**Input:**
=-=-=-=-=

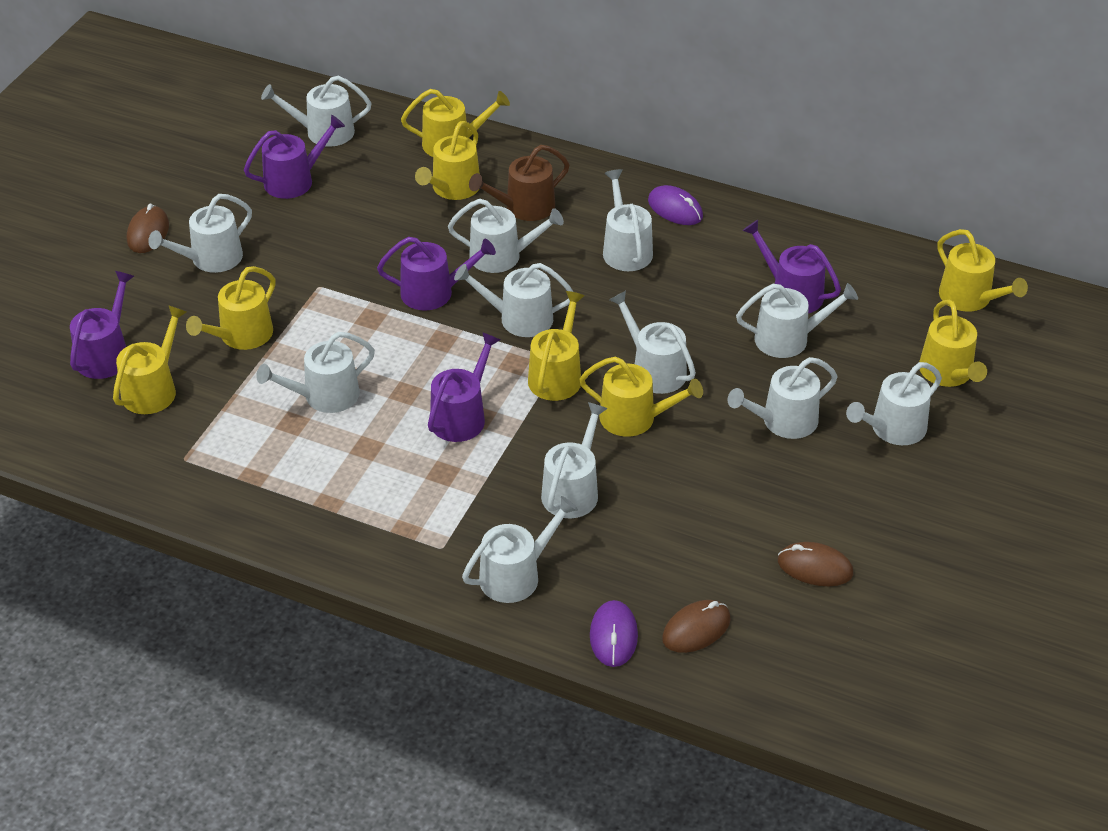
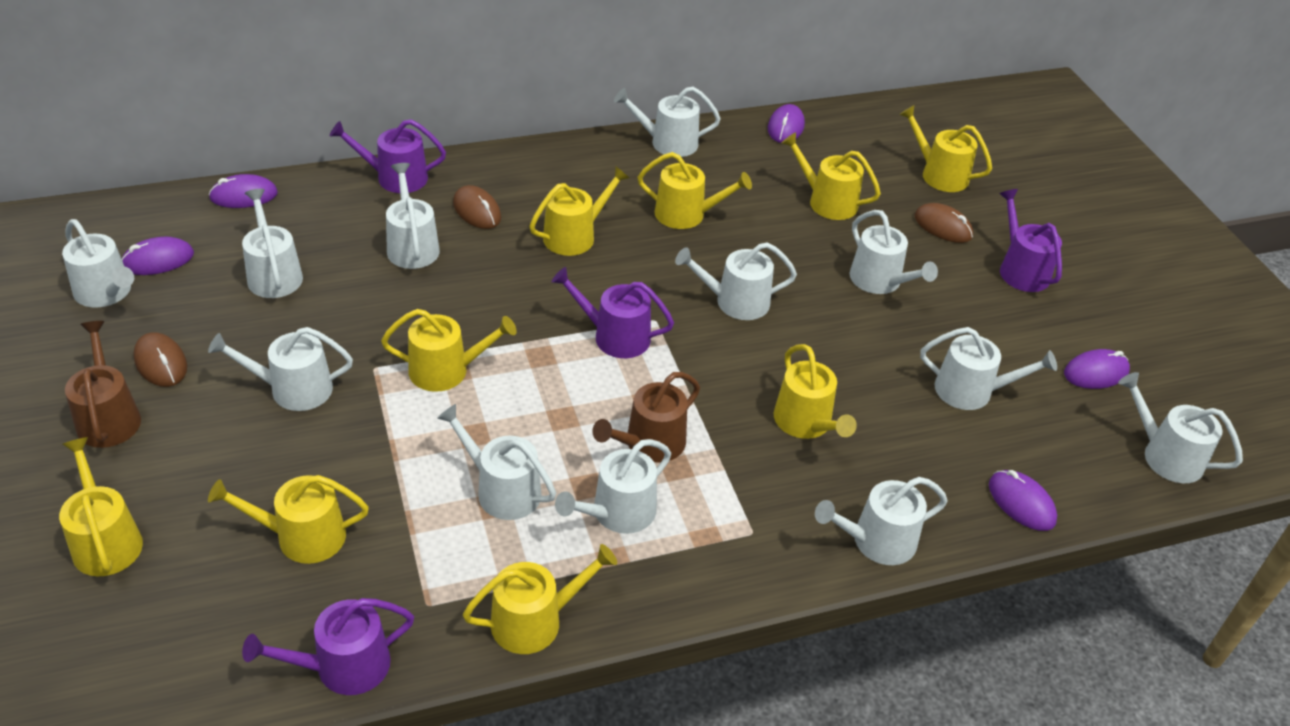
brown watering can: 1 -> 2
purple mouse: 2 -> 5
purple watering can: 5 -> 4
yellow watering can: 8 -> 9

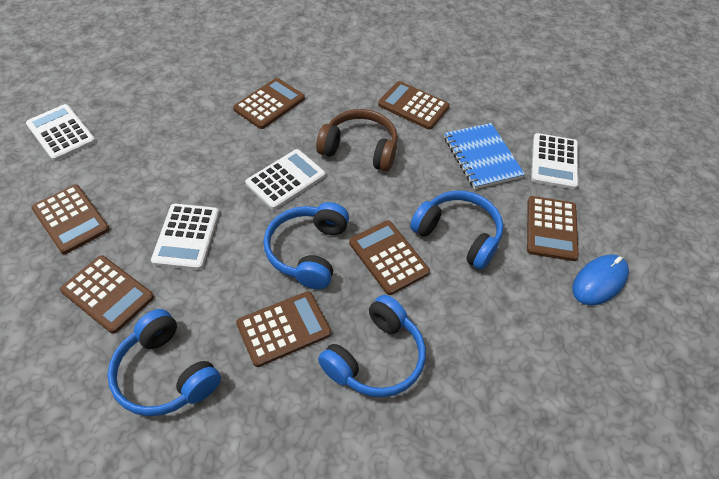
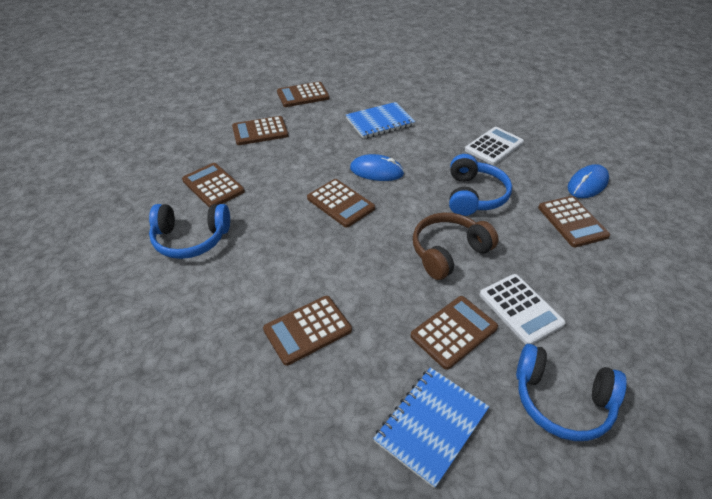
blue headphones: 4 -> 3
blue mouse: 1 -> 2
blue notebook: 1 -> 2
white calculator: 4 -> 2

=-=-=-=-=

**Your goal:** Everything from the line with "purple mouse: 2 -> 5" through the last line above must be repeated exactly, except the pictures.

**Solution for this exercise:**
purple mouse: 2 -> 5
purple watering can: 5 -> 4
yellow watering can: 8 -> 9

blue headphones: 4 -> 3
blue mouse: 1 -> 2
blue notebook: 1 -> 2
white calculator: 4 -> 2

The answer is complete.